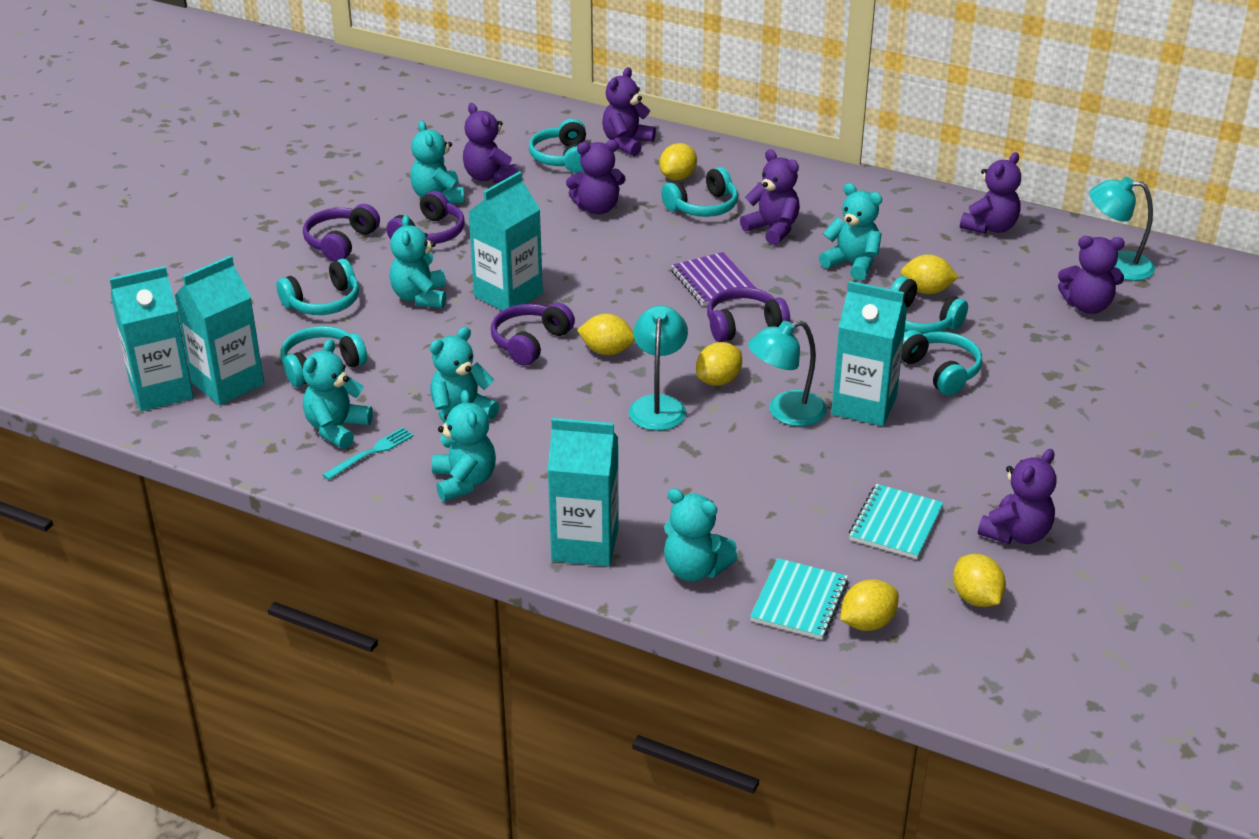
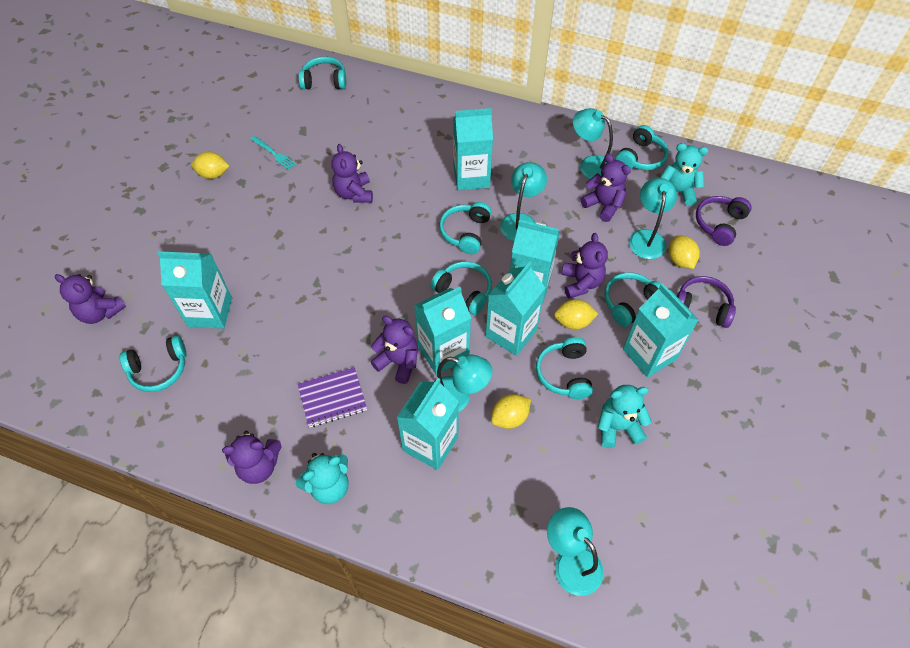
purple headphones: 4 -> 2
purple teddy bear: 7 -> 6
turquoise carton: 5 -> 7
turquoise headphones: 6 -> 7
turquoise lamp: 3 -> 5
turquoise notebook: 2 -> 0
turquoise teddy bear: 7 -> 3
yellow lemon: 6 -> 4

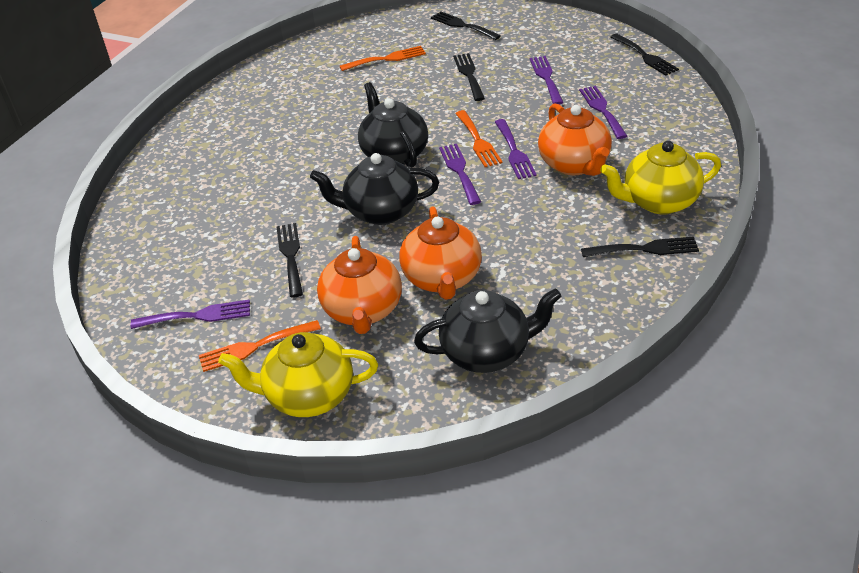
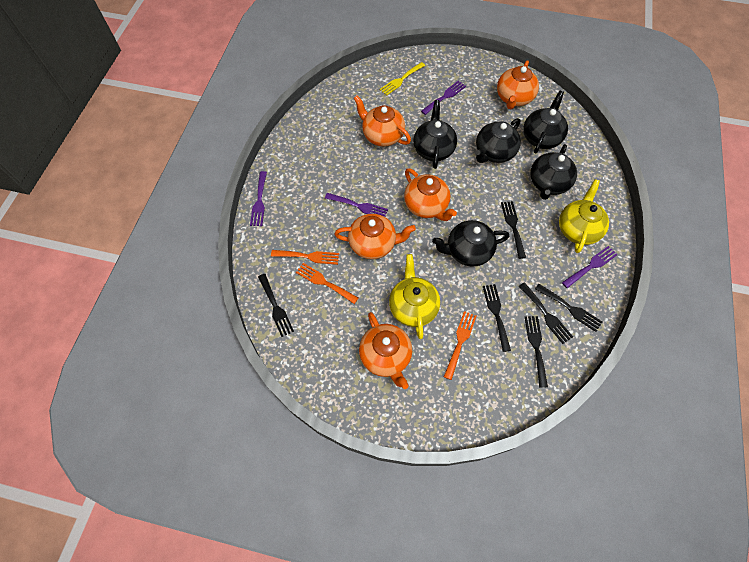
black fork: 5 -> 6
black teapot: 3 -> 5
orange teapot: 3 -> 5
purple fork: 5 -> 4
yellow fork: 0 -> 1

What is needed: Print every entry above again without changing a word, and omit the pictures.

Result for this task:
purple headphones: 4 -> 2
purple teddy bear: 7 -> 6
turquoise carton: 5 -> 7
turquoise headphones: 6 -> 7
turquoise lamp: 3 -> 5
turquoise notebook: 2 -> 0
turquoise teddy bear: 7 -> 3
yellow lemon: 6 -> 4

black fork: 5 -> 6
black teapot: 3 -> 5
orange teapot: 3 -> 5
purple fork: 5 -> 4
yellow fork: 0 -> 1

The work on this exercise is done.